**PROBLEM STATEMENT**
Begin at the top of the entries below and write out every line through the one containing "pink plate E1:G2", excluding pictures.

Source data
_____
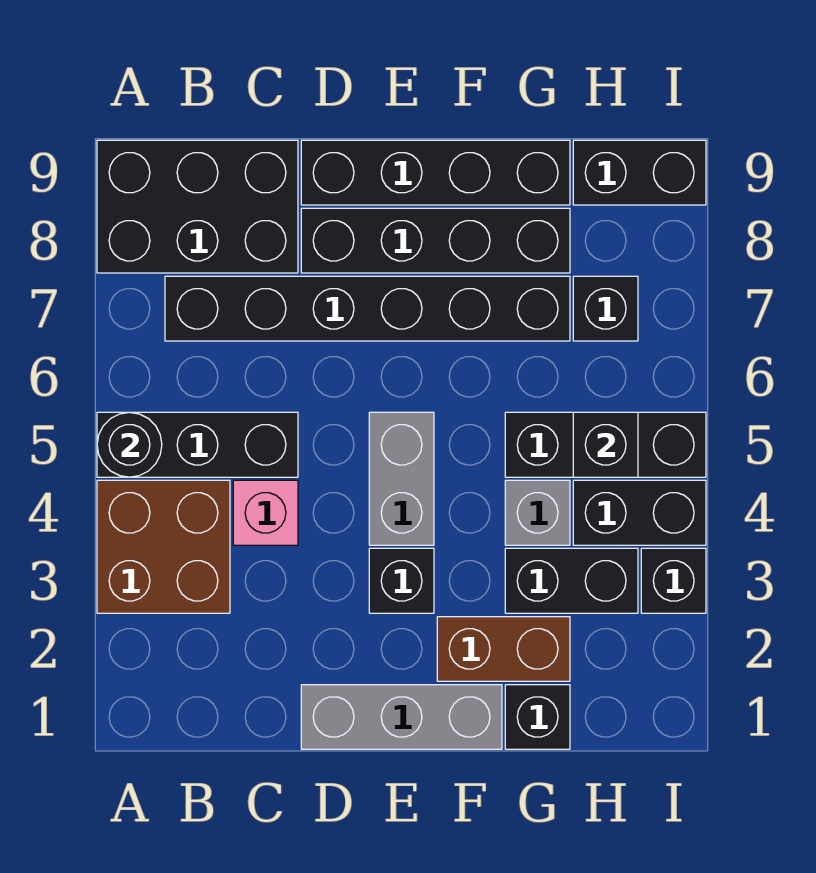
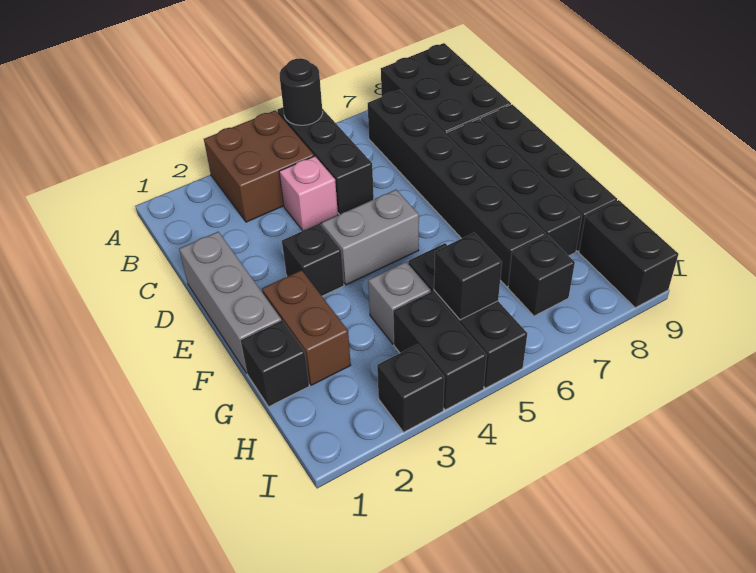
black brick G3:H3 level 1 -> none

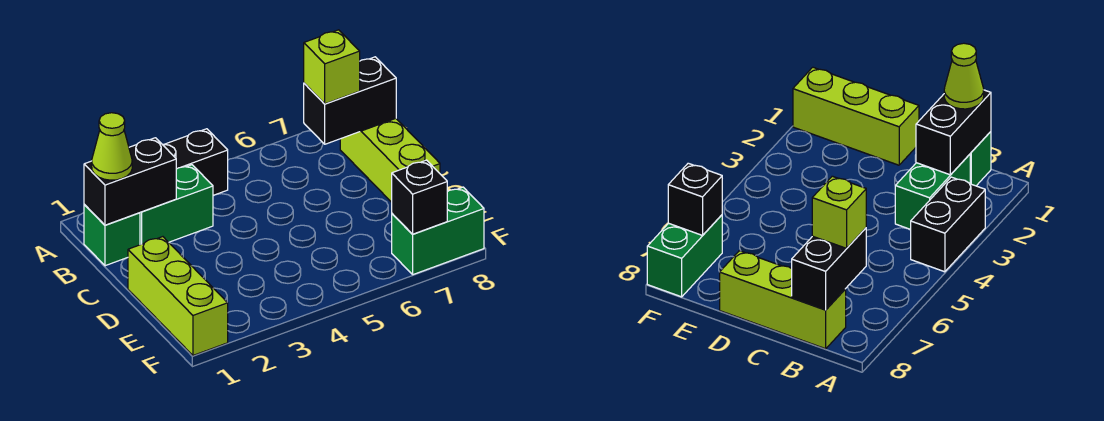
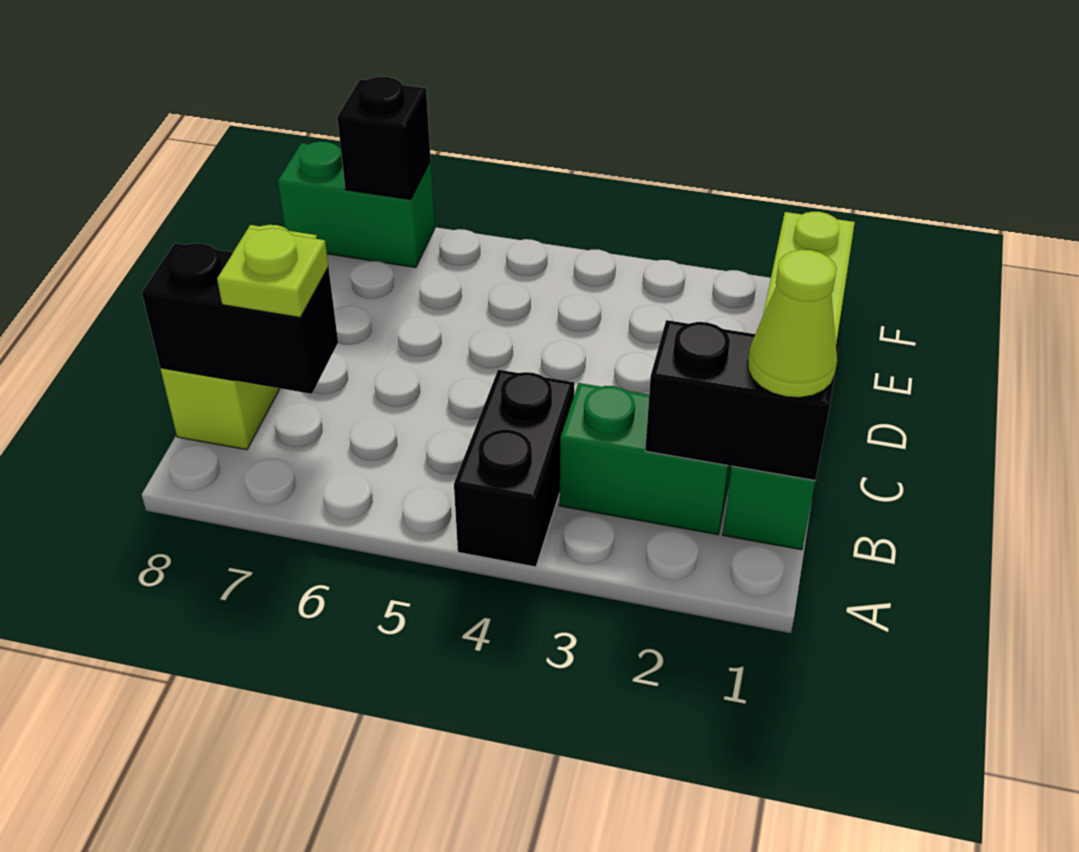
black brick A3:A4 level 1 -> black brick A4:B4 level 1
lime brick B7 level 3 -> lime plate B7 level 3

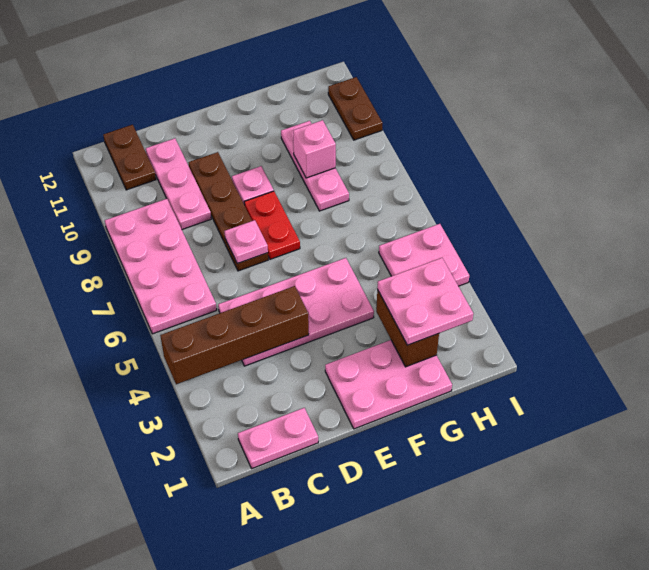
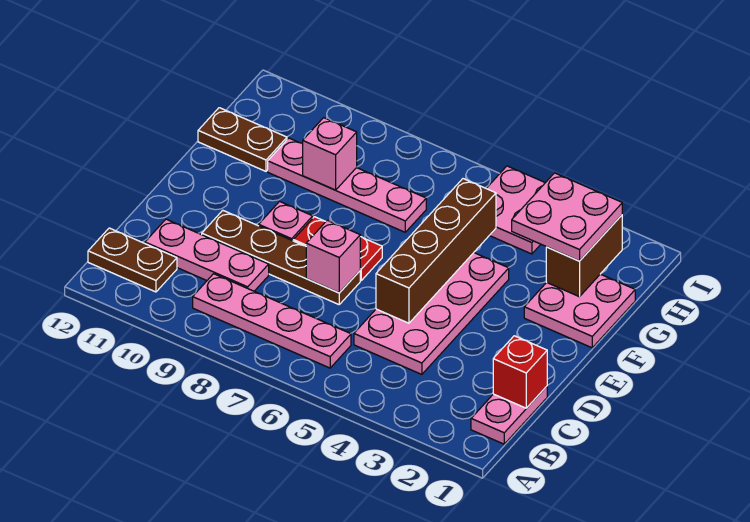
brown brick A4:D4 level 2 -> brown brick D5:G5 level 2
pink plate A6:B9 level 1 -> pink plate B6:B9 level 1
none -> red brick C1 level 2
pink plate D7 level 2 -> pink brick D7 level 2
pink plate E1:G2 level 1 -> pink plate F1:G2 level 1
brown brick G2:G3 level 2 -> brown brick G2:H2 level 2
pink plate G8:G10 level 1 -> pink plate G7:G10 level 1
brown plate I10:I11 level 1 -> brown plate G11:G12 level 1

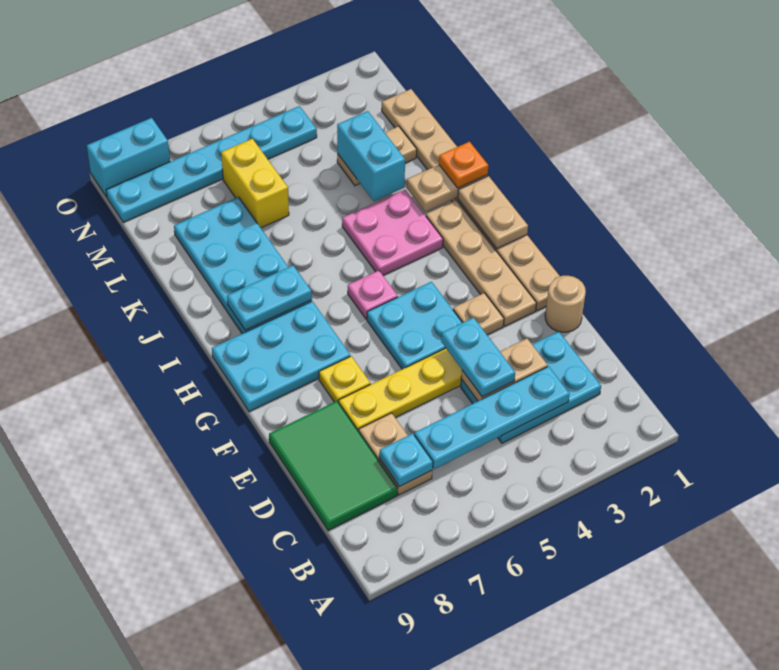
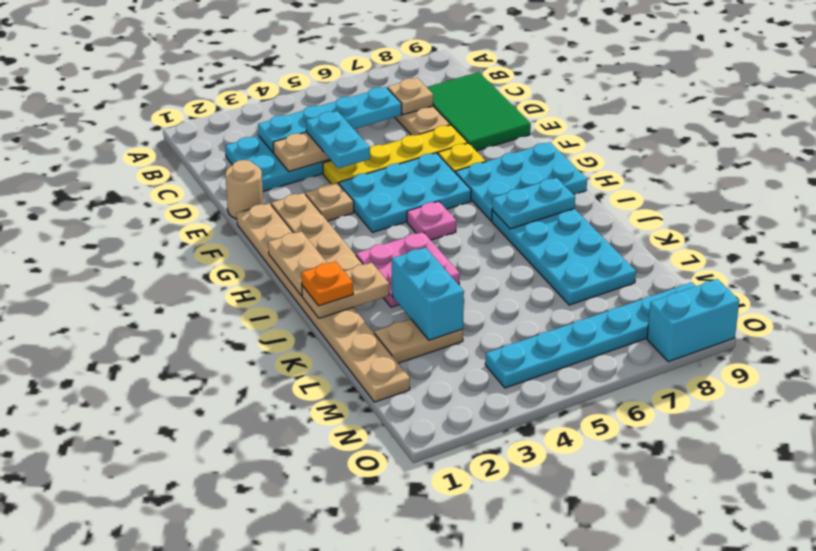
cyan plate C7 level 2 -> tan plate C7 level 2
cyan plate F4:G5 level 1 -> cyan plate F4:G6 level 1
yellow brick L6:M6 level 1 -> none

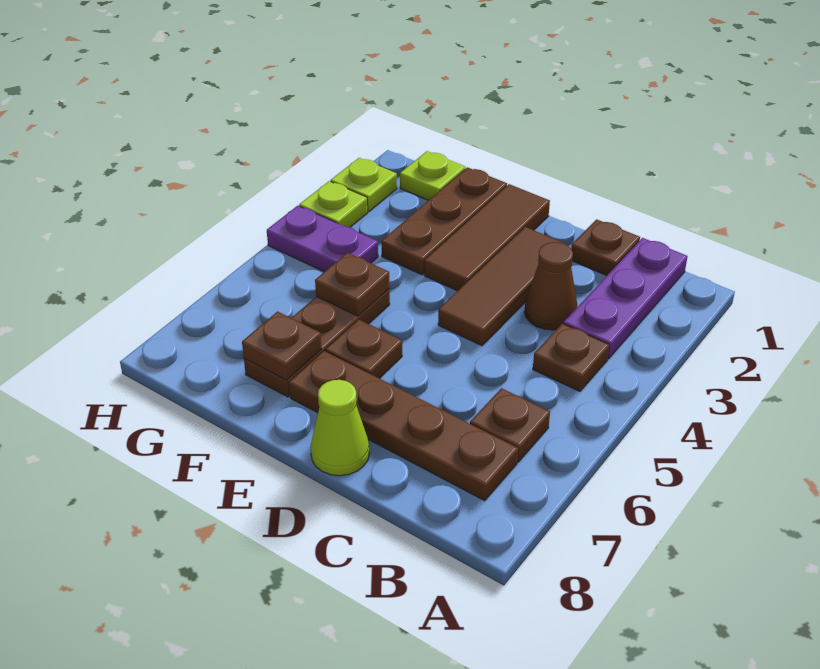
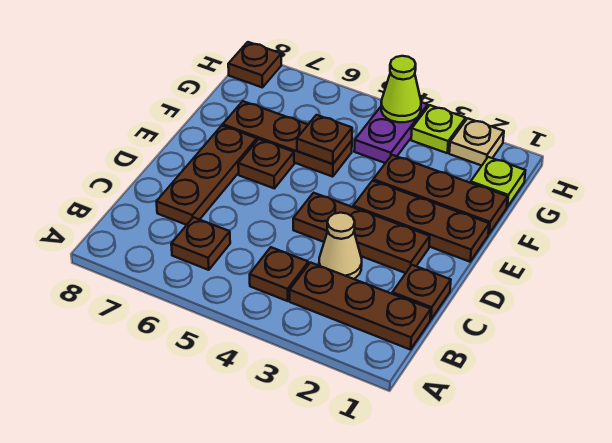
purple plate B1:B3 level 1 -> brown plate B1:B3 level 1
brown plate B7:E7 level 1 -> brown plate C7:E7 level 1
brown cone C3 level 1 -> tan cone C3 level 1
brown tile D2:D4 level 1 -> brown plate D2:D4 level 1
lime cone D8 level 1 -> lime cone H4 level 2
brown tile E1:E3 level 1 -> brown plate E1:E3 level 1
brown plate F7 level 2 -> brown plate H8 level 1
lime plate H2 level 1 -> tan plate H2 level 1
_____
**EXERCISE SOLUTION**
black brick G3:H3 level 1 -> none

black brick A3:A4 level 1 -> black brick A4:B4 level 1
lime brick B7 level 3 -> lime plate B7 level 3

brown brick A4:D4 level 2 -> brown brick D5:G5 level 2
pink plate A6:B9 level 1 -> pink plate B6:B9 level 1
none -> red brick C1 level 2
pink plate D7 level 2 -> pink brick D7 level 2
pink plate E1:G2 level 1 -> pink plate F1:G2 level 1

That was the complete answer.